BEGIN GIVEN INFORMATION

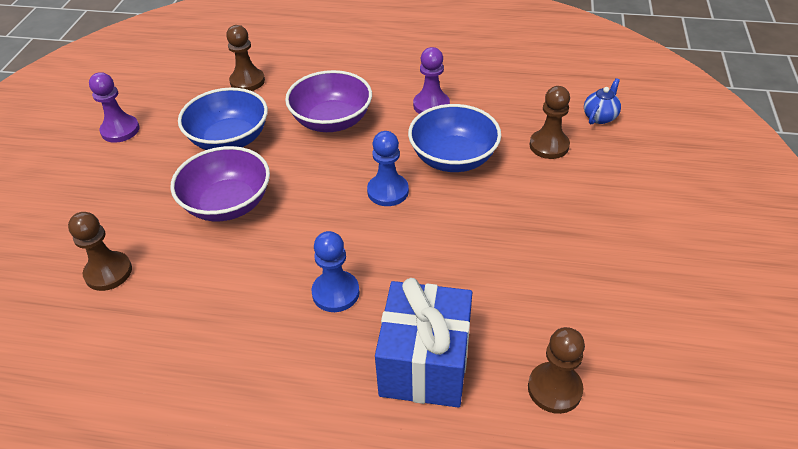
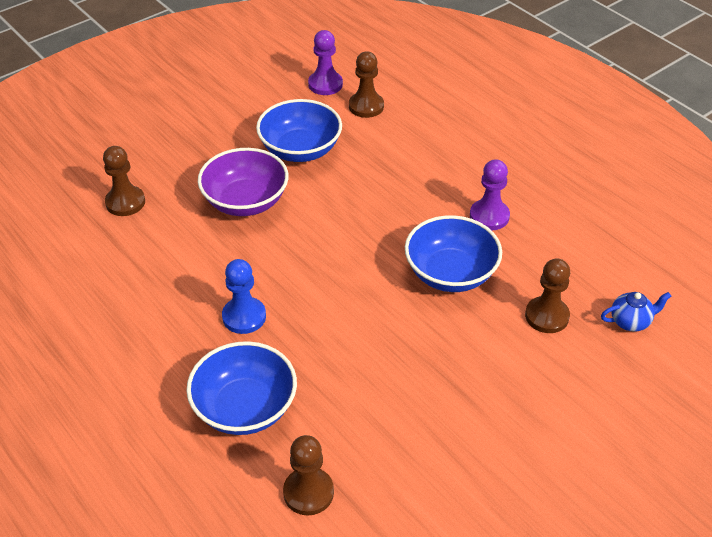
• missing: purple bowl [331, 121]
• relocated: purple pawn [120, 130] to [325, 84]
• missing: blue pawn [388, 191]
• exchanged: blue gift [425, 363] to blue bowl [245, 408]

END GIVEN INFORMATION

▸ WHAT IS REQUIRED
Work out the number of lines in the listing above that hold the word "bowl". Write that number by itself.

▸ WRITTEN REPLY
2